Items from a data source =

******************************

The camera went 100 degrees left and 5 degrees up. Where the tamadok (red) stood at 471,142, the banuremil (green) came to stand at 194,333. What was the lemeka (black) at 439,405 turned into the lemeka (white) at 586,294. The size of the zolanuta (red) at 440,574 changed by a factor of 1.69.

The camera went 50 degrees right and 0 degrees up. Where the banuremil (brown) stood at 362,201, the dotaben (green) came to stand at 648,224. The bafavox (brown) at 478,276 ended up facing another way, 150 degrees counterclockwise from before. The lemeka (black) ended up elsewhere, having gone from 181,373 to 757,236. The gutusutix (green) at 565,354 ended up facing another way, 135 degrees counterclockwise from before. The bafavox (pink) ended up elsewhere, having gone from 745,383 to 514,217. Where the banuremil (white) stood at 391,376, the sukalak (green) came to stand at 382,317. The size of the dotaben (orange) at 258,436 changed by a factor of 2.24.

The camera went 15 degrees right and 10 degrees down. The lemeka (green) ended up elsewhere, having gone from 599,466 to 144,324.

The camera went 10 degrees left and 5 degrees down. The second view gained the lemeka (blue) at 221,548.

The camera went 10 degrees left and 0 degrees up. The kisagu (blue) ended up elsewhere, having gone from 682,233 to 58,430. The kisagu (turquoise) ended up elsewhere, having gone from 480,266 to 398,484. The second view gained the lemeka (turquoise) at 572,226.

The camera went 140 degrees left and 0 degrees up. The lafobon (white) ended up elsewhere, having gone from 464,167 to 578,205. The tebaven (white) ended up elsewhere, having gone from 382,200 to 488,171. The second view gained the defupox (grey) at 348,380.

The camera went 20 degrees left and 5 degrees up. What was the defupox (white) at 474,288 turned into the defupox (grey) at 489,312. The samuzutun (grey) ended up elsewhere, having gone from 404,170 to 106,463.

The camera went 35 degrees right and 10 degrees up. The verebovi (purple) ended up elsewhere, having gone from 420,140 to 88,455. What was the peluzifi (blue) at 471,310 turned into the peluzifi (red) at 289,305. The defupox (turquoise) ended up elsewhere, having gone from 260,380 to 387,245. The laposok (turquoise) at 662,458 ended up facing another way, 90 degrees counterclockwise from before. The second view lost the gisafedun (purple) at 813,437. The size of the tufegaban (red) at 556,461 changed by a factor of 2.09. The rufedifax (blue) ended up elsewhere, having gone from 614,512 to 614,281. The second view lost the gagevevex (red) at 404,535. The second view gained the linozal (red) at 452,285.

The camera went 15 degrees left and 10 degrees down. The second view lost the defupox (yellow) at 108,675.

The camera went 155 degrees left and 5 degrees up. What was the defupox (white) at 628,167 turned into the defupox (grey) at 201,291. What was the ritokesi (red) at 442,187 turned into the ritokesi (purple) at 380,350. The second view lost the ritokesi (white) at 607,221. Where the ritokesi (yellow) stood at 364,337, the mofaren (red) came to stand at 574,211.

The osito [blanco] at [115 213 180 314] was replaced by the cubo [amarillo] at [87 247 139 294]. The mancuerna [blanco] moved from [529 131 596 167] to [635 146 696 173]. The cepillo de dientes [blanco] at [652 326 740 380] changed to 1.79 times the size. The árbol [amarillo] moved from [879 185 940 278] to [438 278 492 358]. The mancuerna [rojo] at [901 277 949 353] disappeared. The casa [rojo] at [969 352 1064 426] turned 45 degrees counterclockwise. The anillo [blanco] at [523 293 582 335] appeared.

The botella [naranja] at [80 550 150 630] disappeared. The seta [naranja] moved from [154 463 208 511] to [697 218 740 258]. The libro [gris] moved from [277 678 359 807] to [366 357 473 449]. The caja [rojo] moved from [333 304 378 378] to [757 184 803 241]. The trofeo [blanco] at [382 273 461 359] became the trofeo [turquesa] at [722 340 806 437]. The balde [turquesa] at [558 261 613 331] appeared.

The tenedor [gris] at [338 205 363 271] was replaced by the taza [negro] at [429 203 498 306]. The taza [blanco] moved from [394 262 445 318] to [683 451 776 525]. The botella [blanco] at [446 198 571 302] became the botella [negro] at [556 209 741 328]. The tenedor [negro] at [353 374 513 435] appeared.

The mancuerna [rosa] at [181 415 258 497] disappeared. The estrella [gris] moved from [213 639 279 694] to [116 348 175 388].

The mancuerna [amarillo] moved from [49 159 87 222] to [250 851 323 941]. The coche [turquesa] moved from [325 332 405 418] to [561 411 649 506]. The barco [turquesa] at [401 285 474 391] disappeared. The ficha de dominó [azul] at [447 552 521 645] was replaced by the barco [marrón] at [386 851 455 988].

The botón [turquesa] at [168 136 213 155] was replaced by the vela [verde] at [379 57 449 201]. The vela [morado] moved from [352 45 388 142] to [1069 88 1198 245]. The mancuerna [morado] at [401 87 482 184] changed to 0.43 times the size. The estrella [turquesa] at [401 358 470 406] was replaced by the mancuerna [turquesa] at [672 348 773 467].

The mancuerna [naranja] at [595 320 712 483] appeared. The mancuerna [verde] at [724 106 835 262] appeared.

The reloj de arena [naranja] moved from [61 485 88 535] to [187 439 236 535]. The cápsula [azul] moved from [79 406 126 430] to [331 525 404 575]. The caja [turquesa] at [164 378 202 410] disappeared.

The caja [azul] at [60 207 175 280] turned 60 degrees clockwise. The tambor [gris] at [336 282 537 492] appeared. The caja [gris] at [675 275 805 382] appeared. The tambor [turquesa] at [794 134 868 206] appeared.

******************************

What you need to do = Each entry above must be set down again without alteration.

Finished exercise =
The camera went 100 degrees left and 5 degrees up. Where the tamadok (red) stood at 471,142, the banuremil (green) came to stand at 194,333. What was the lemeka (black) at 439,405 turned into the lemeka (white) at 586,294. The size of the zolanuta (red) at 440,574 changed by a factor of 1.69.

The camera went 50 degrees right and 0 degrees up. Where the banuremil (brown) stood at 362,201, the dotaben (green) came to stand at 648,224. The bafavox (brown) at 478,276 ended up facing another way, 150 degrees counterclockwise from before. The lemeka (black) ended up elsewhere, having gone from 181,373 to 757,236. The gutusutix (green) at 565,354 ended up facing another way, 135 degrees counterclockwise from before. The bafavox (pink) ended up elsewhere, having gone from 745,383 to 514,217. Where the banuremil (white) stood at 391,376, the sukalak (green) came to stand at 382,317. The size of the dotaben (orange) at 258,436 changed by a factor of 2.24.

The camera went 15 degrees right and 10 degrees down. The lemeka (green) ended up elsewhere, having gone from 599,466 to 144,324.

The camera went 10 degrees left and 5 degrees down. The second view gained the lemeka (blue) at 221,548.

The camera went 10 degrees left and 0 degrees up. The kisagu (blue) ended up elsewhere, having gone from 682,233 to 58,430. The kisagu (turquoise) ended up elsewhere, having gone from 480,266 to 398,484. The second view gained the lemeka (turquoise) at 572,226.

The camera went 140 degrees left and 0 degrees up. The lafobon (white) ended up elsewhere, having gone from 464,167 to 578,205. The tebaven (white) ended up elsewhere, having gone from 382,200 to 488,171. The second view gained the defupox (grey) at 348,380.

The camera went 20 degrees left and 5 degrees up. What was the defupox (white) at 474,288 turned into the defupox (grey) at 489,312. The samuzutun (grey) ended up elsewhere, having gone from 404,170 to 106,463.

The camera went 35 degrees right and 10 degrees up. The verebovi (purple) ended up elsewhere, having gone from 420,140 to 88,455. What was the peluzifi (blue) at 471,310 turned into the peluzifi (red) at 289,305. The defupox (turquoise) ended up elsewhere, having gone from 260,380 to 387,245. The laposok (turquoise) at 662,458 ended up facing another way, 90 degrees counterclockwise from before. The second view lost the gisafedun (purple) at 813,437. The size of the tufegaban (red) at 556,461 changed by a factor of 2.09. The rufedifax (blue) ended up elsewhere, having gone from 614,512 to 614,281. The second view lost the gagevevex (red) at 404,535. The second view gained the linozal (red) at 452,285.

The camera went 15 degrees left and 10 degrees down. The second view lost the defupox (yellow) at 108,675.

The camera went 155 degrees left and 5 degrees up. What was the defupox (white) at 628,167 turned into the defupox (grey) at 201,291. What was the ritokesi (red) at 442,187 turned into the ritokesi (purple) at 380,350. The second view lost the ritokesi (white) at 607,221. Where the ritokesi (yellow) stood at 364,337, the mofaren (red) came to stand at 574,211.

The osito [blanco] at [115 213 180 314] was replaced by the cubo [amarillo] at [87 247 139 294]. The mancuerna [blanco] moved from [529 131 596 167] to [635 146 696 173]. The cepillo de dientes [blanco] at [652 326 740 380] changed to 1.79 times the size. The árbol [amarillo] moved from [879 185 940 278] to [438 278 492 358]. The mancuerna [rojo] at [901 277 949 353] disappeared. The casa [rojo] at [969 352 1064 426] turned 45 degrees counterclockwise. The anillo [blanco] at [523 293 582 335] appeared.

The botella [naranja] at [80 550 150 630] disappeared. The seta [naranja] moved from [154 463 208 511] to [697 218 740 258]. The libro [gris] moved from [277 678 359 807] to [366 357 473 449]. The caja [rojo] moved from [333 304 378 378] to [757 184 803 241]. The trofeo [blanco] at [382 273 461 359] became the trofeo [turquesa] at [722 340 806 437]. The balde [turquesa] at [558 261 613 331] appeared.

The tenedor [gris] at [338 205 363 271] was replaced by the taza [negro] at [429 203 498 306]. The taza [blanco] moved from [394 262 445 318] to [683 451 776 525]. The botella [blanco] at [446 198 571 302] became the botella [negro] at [556 209 741 328]. The tenedor [negro] at [353 374 513 435] appeared.

The mancuerna [rosa] at [181 415 258 497] disappeared. The estrella [gris] moved from [213 639 279 694] to [116 348 175 388].

The mancuerna [amarillo] moved from [49 159 87 222] to [250 851 323 941]. The coche [turquesa] moved from [325 332 405 418] to [561 411 649 506]. The barco [turquesa] at [401 285 474 391] disappeared. The ficha de dominó [azul] at [447 552 521 645] was replaced by the barco [marrón] at [386 851 455 988].

The botón [turquesa] at [168 136 213 155] was replaced by the vela [verde] at [379 57 449 201]. The vela [morado] moved from [352 45 388 142] to [1069 88 1198 245]. The mancuerna [morado] at [401 87 482 184] changed to 0.43 times the size. The estrella [turquesa] at [401 358 470 406] was replaced by the mancuerna [turquesa] at [672 348 773 467].

The mancuerna [naranja] at [595 320 712 483] appeared. The mancuerna [verde] at [724 106 835 262] appeared.

The reloj de arena [naranja] moved from [61 485 88 535] to [187 439 236 535]. The cápsula [azul] moved from [79 406 126 430] to [331 525 404 575]. The caja [turquesa] at [164 378 202 410] disappeared.

The caja [azul] at [60 207 175 280] turned 60 degrees clockwise. The tambor [gris] at [336 282 537 492] appeared. The caja [gris] at [675 275 805 382] appeared. The tambor [turquesa] at [794 134 868 206] appeared.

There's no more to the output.